# The problem
Leave every picture out. Set down all the lines below exactly.

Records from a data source
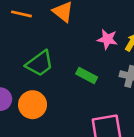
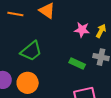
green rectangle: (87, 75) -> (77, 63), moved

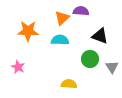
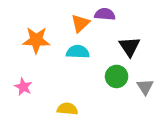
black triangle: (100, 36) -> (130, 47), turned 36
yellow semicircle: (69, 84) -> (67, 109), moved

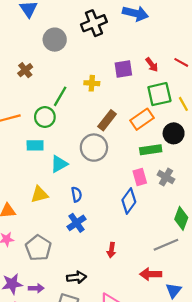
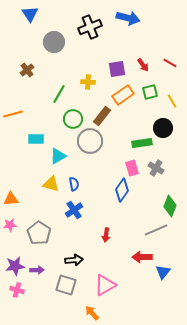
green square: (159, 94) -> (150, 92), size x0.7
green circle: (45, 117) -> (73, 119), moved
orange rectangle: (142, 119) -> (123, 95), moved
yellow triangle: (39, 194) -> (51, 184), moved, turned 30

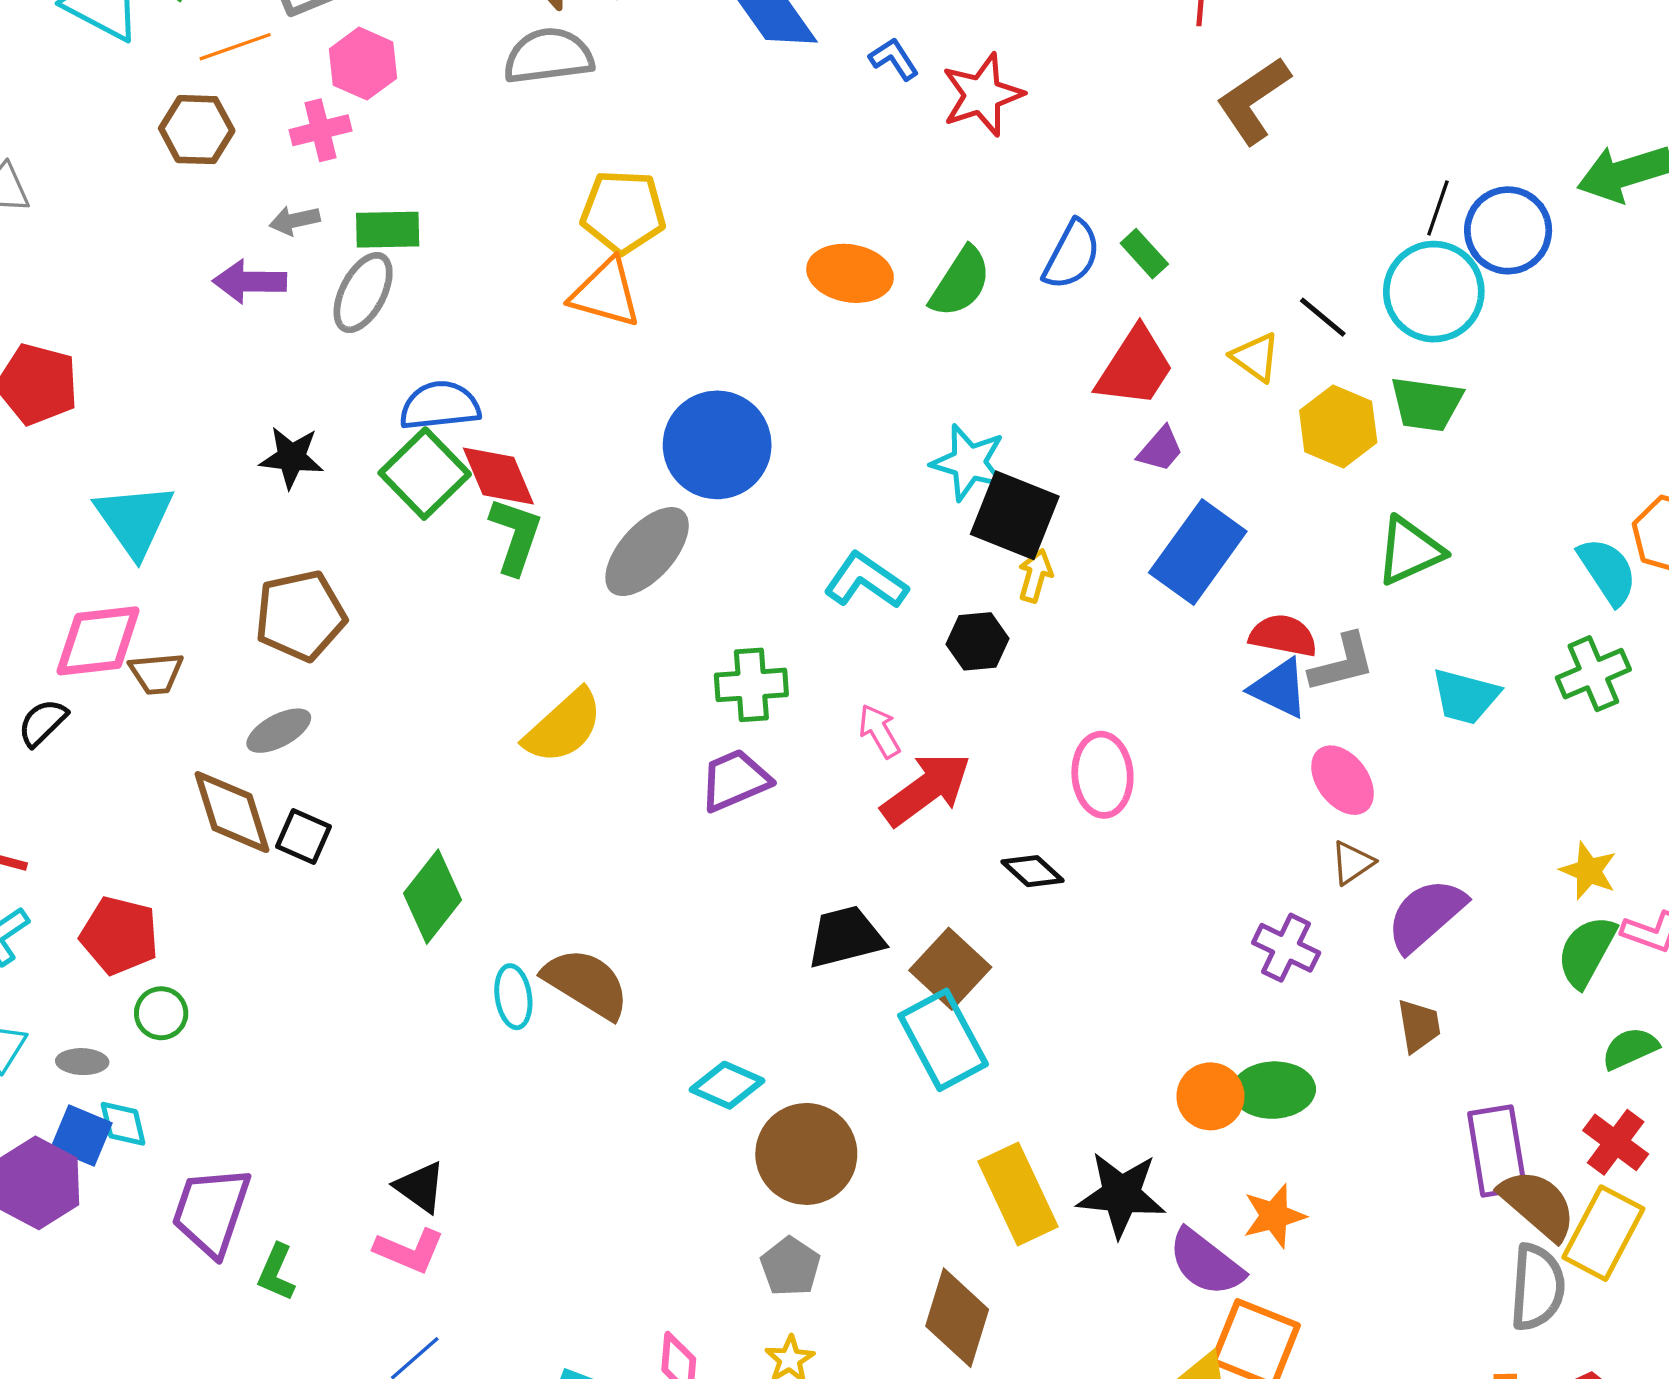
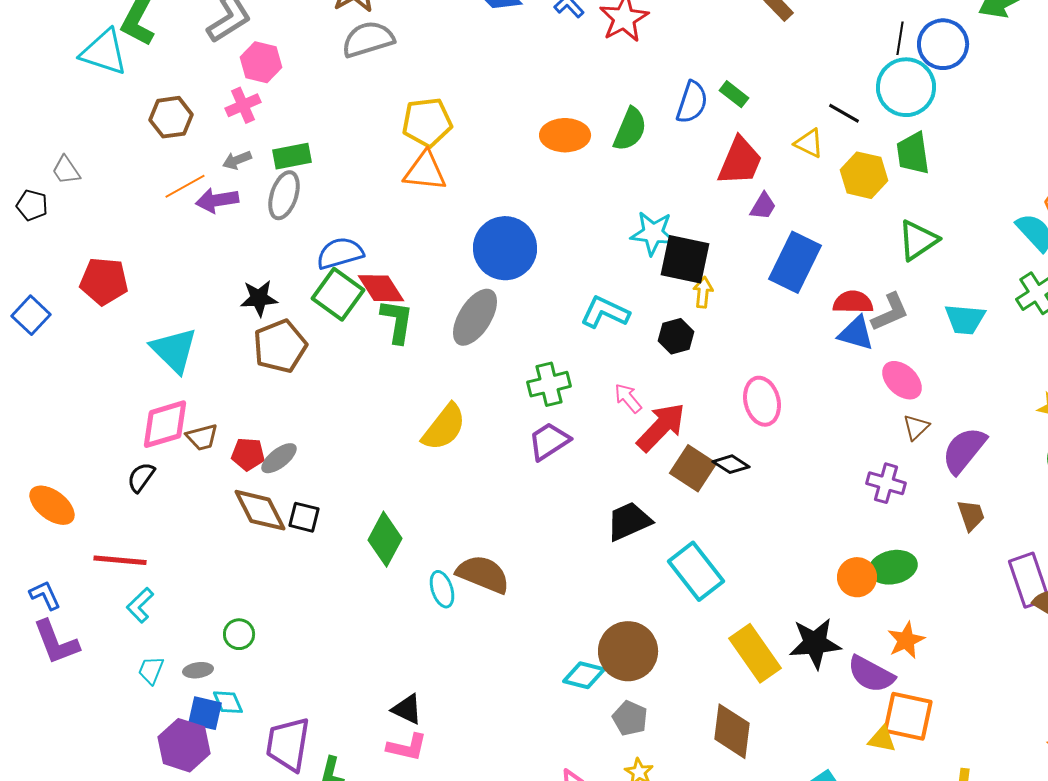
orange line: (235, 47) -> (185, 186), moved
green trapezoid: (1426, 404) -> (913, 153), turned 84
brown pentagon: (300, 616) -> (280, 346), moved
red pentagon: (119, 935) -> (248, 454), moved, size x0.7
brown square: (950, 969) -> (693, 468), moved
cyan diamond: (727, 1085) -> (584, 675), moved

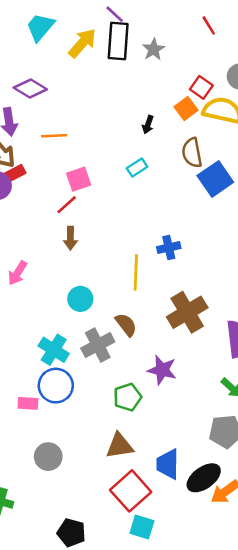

# Result
green rectangle: (87, 75) -> (77, 63), moved

black triangle: (100, 36) -> (130, 47), turned 36
yellow semicircle: (69, 84) -> (67, 109), moved

green square: (159, 94) -> (150, 92), size x0.7
green circle: (45, 117) -> (73, 119), moved
orange rectangle: (142, 119) -> (123, 95), moved
yellow triangle: (39, 194) -> (51, 184), moved, turned 30

orange line: (235, 47) -> (185, 186), moved
green trapezoid: (1426, 404) -> (913, 153), turned 84
brown pentagon: (300, 616) -> (280, 346), moved
red pentagon: (119, 935) -> (248, 454), moved, size x0.7
brown square: (950, 969) -> (693, 468), moved
cyan diamond: (727, 1085) -> (584, 675), moved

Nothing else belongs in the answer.